Quote the records that follow in full, leaving the pictures out.

*** SOURCE DATA

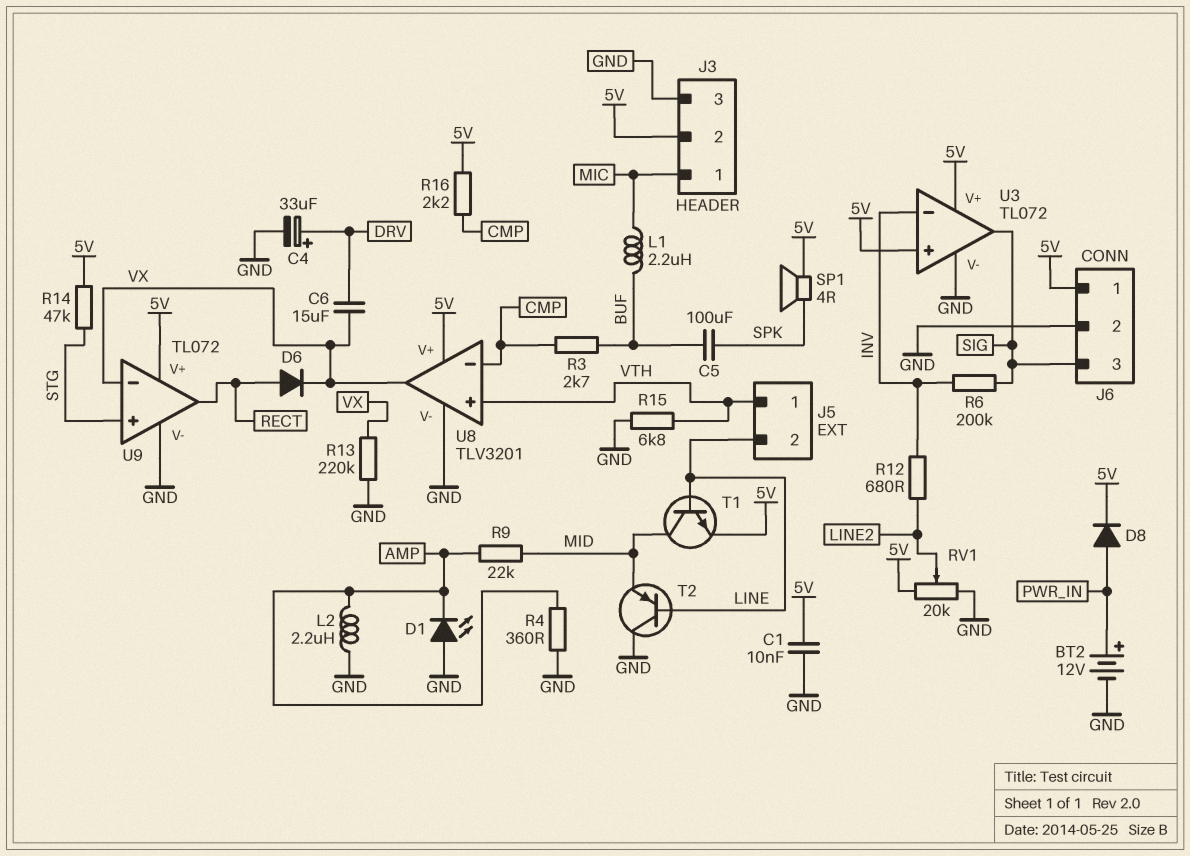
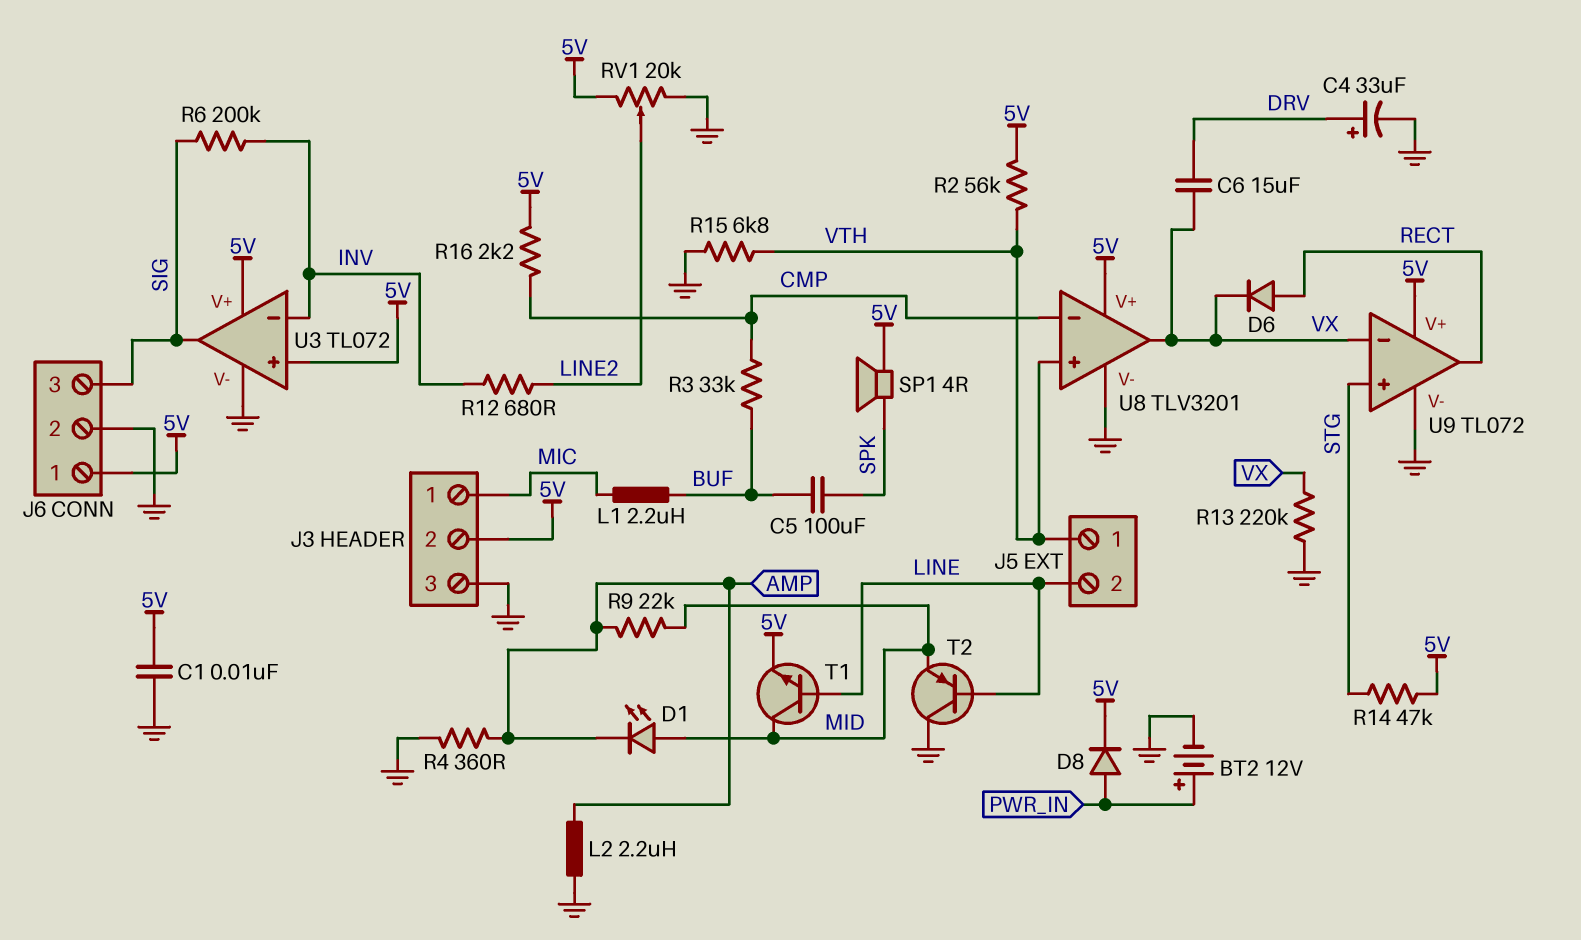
D1: LED (A GND, K AMP) -> LED (A MID, K AMP)
R2: none -> 56k (5V, VTH)
R3: 2.7k (BUF, CMP) -> 33k (BUF, CMP)

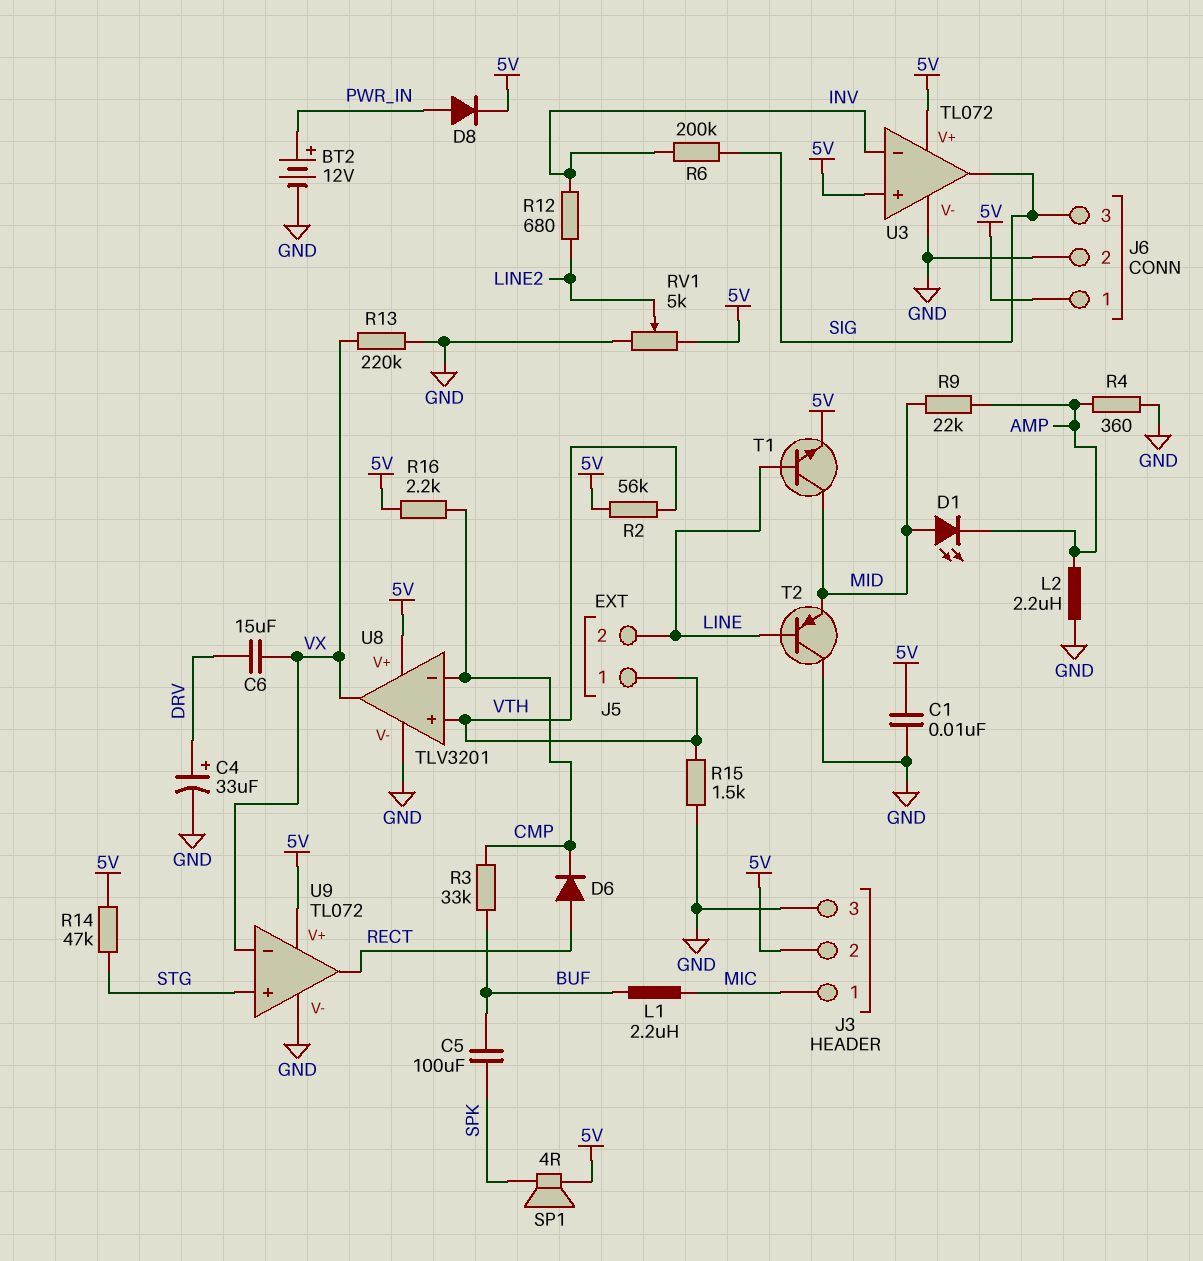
D6: diode (A RECT, K VX) -> diode (A RECT, K CMP)
R15: 6.8k (GND, VTH) -> 1.5k (GND, VTH)
RV1: 20k (5V, GND, wiper LINE2) -> 5k (5V, GND, wiper LINE2)

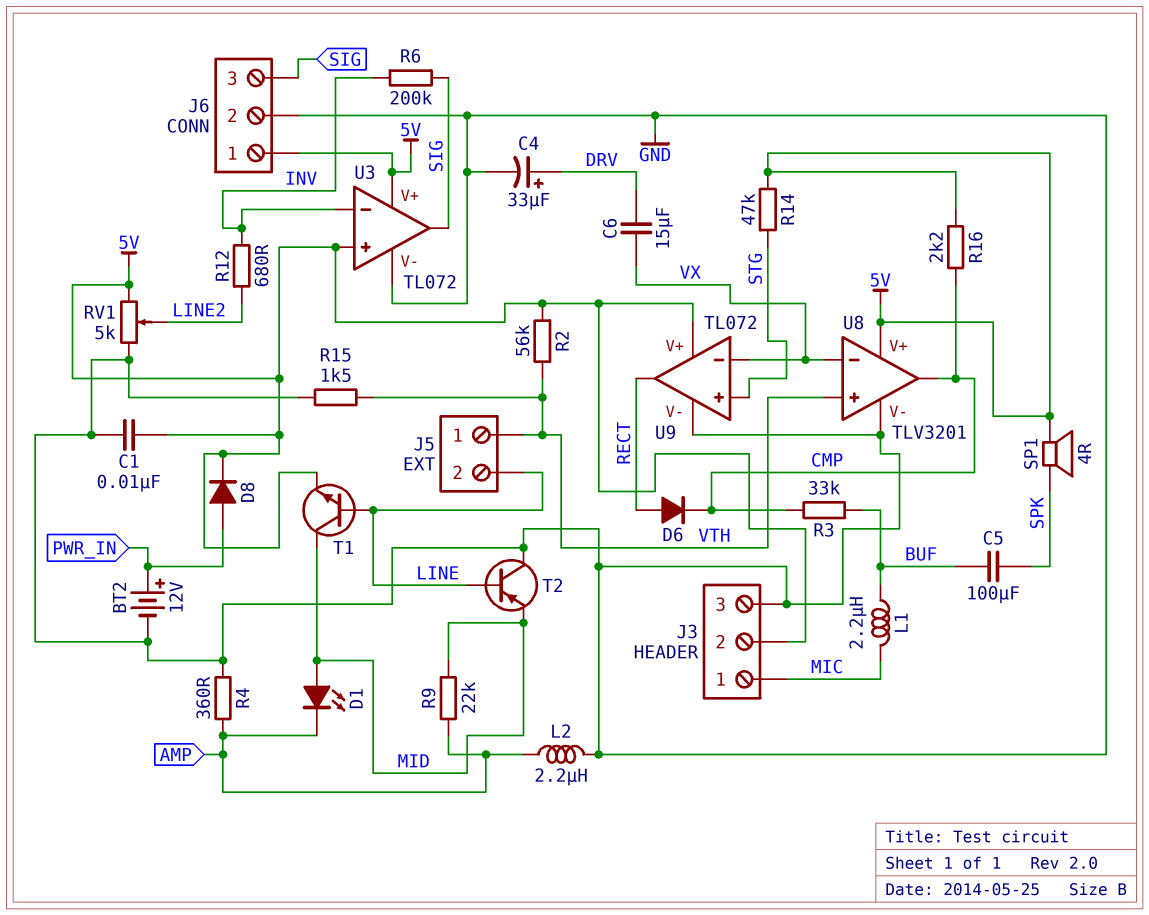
R13: 220k (GND, VX) -> none
U8 pin in-: CMP -> VX
U8 pin out: VX -> CMP

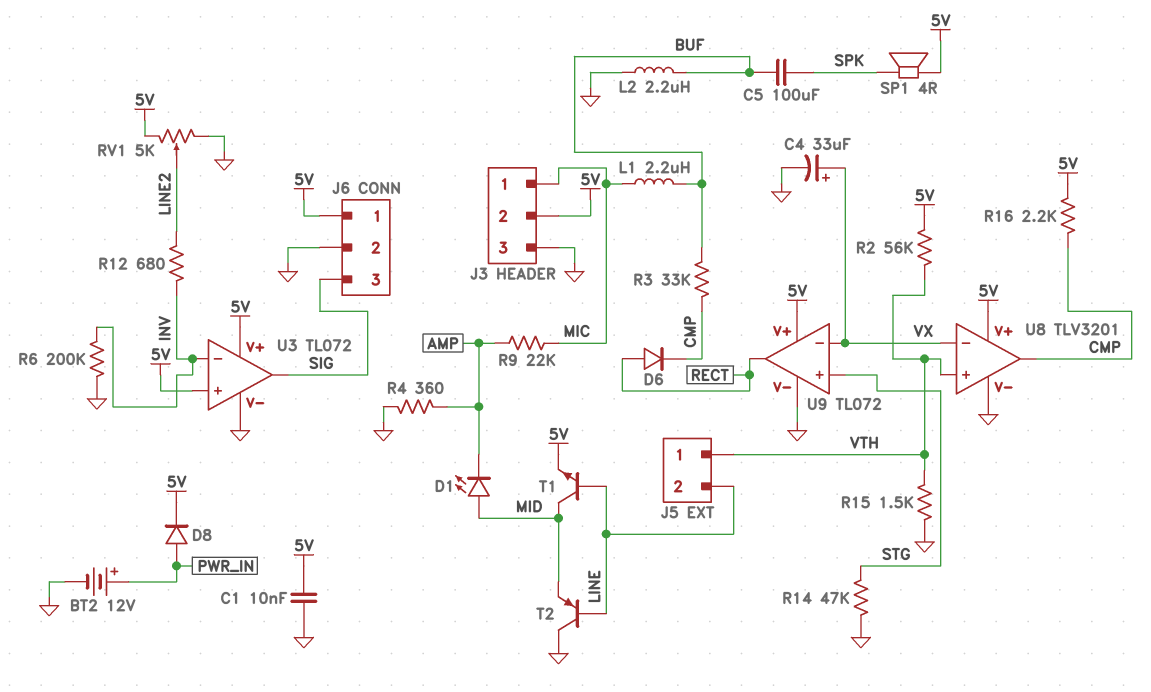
C4: 33uF (plus DRV, minus GND) -> 33uF (plus VX, minus GND)
C6: 15uF (DRV, VX) -> none
L2: 2.2uH (AMP, GND) -> 2.2uH (BUF, GND)
R6: 200k (INV, SIG) -> 200k (GND, INV)
R9: 22k (AMP, MID) -> 22k (AMP, MIC)
R14: 47k (5V, STG) -> 47k (GND, STG)

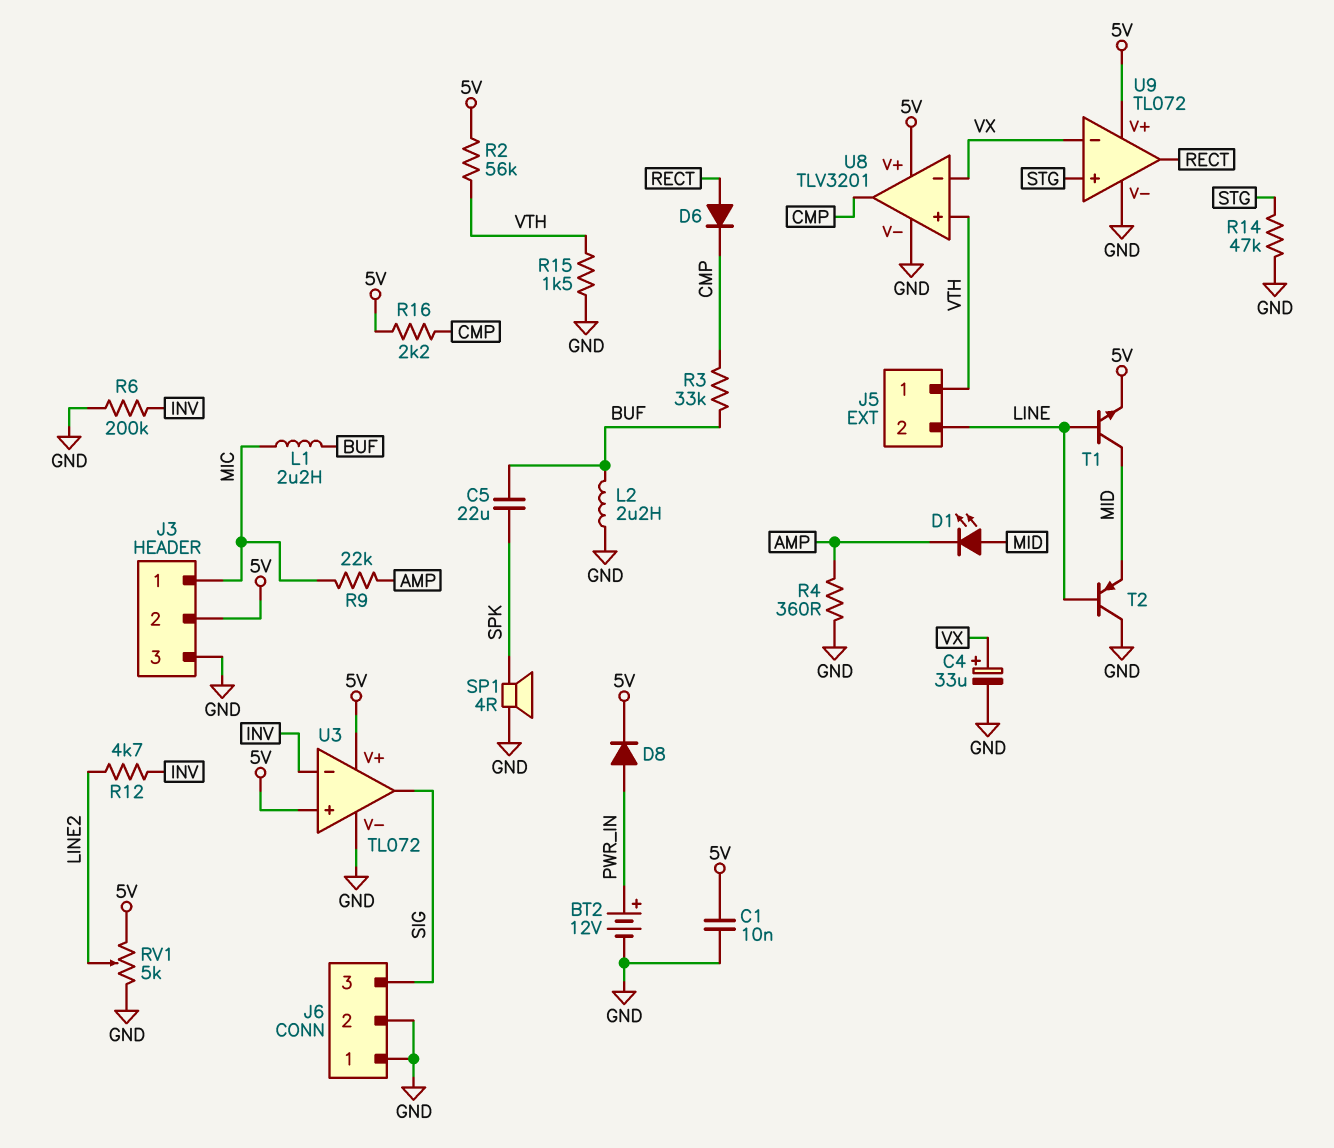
C5: 100uF (BUF, SPK) -> 22uF (BUF, SPK)
J6 pin 1: 5V -> GND
R12: 680 (INV, LINE2) -> 4.7k (INV, LINE2)
SP1: speaker 4R (5V, SPK) -> speaker 4R (GND, SPK)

******

**REPLY TO THE EXERCISE**.
D1: LED (A GND, K AMP) -> LED (A MID, K AMP)
R2: none -> 56k (5V, VTH)
R3: 2.7k (BUF, CMP) -> 33k (BUF, CMP)

D6: diode (A RECT, K VX) -> diode (A RECT, K CMP)
R15: 6.8k (GND, VTH) -> 1.5k (GND, VTH)
RV1: 20k (5V, GND, wiper LINE2) -> 5k (5V, GND, wiper LINE2)

R13: 220k (GND, VX) -> none
U8 pin in-: CMP -> VX
U8 pin out: VX -> CMP

C4: 33uF (plus DRV, minus GND) -> 33uF (plus VX, minus GND)
C6: 15uF (DRV, VX) -> none
L2: 2.2uH (AMP, GND) -> 2.2uH (BUF, GND)
R6: 200k (INV, SIG) -> 200k (GND, INV)
R9: 22k (AMP, MID) -> 22k (AMP, MIC)
R14: 47k (5V, STG) -> 47k (GND, STG)

C5: 100uF (BUF, SPK) -> 22uF (BUF, SPK)
J6 pin 1: 5V -> GND
R12: 680 (INV, LINE2) -> 4.7k (INV, LINE2)
SP1: speaker 4R (5V, SPK) -> speaker 4R (GND, SPK)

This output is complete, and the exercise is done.